:: RAW DATA ::
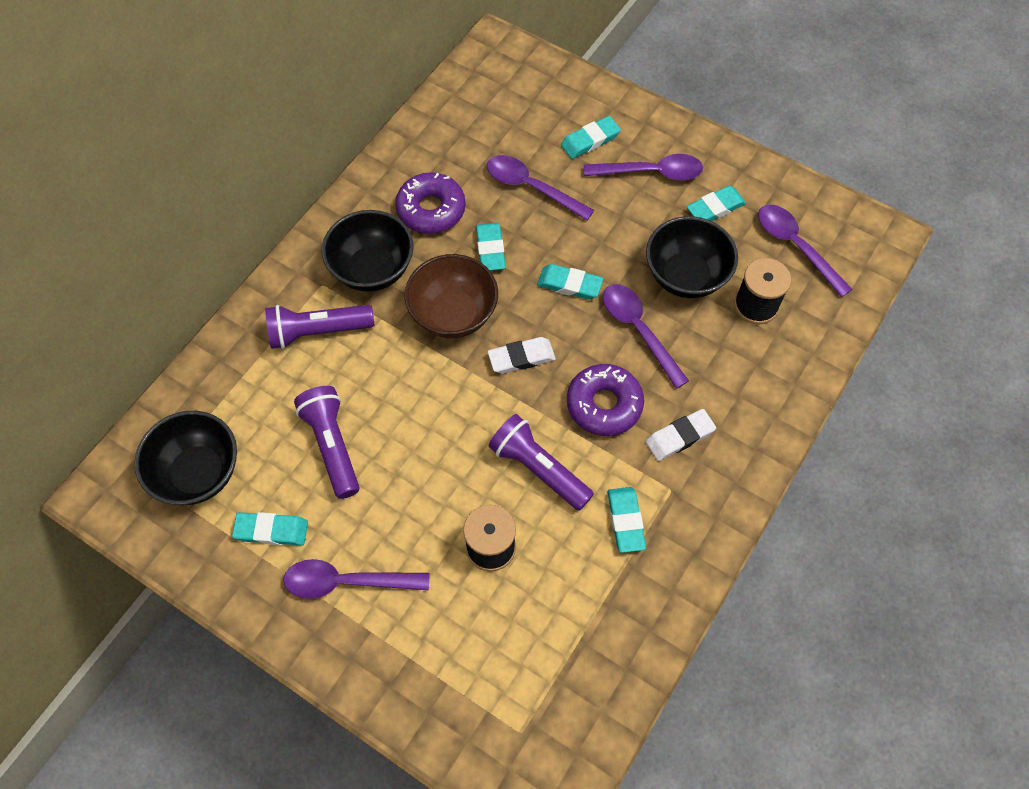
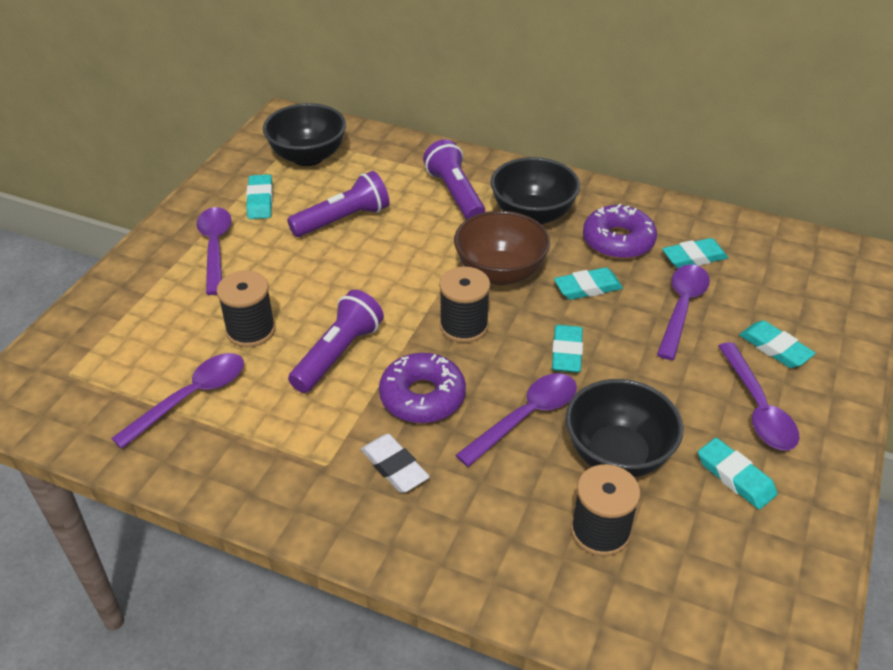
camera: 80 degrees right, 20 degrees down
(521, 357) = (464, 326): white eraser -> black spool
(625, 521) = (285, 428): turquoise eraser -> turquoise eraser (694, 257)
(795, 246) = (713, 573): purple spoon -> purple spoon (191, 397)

:: EXERCISE DETAILS ::
Could the data above be repeated exactly, with every picture dropped?

:: SOLUTION BELOW ::
camera: 80 degrees right, 20 degrees down
(521, 357) = (464, 326): white eraser -> black spool
(625, 521) = (285, 428): turquoise eraser -> turquoise eraser (694, 257)
(795, 246) = (713, 573): purple spoon -> purple spoon (191, 397)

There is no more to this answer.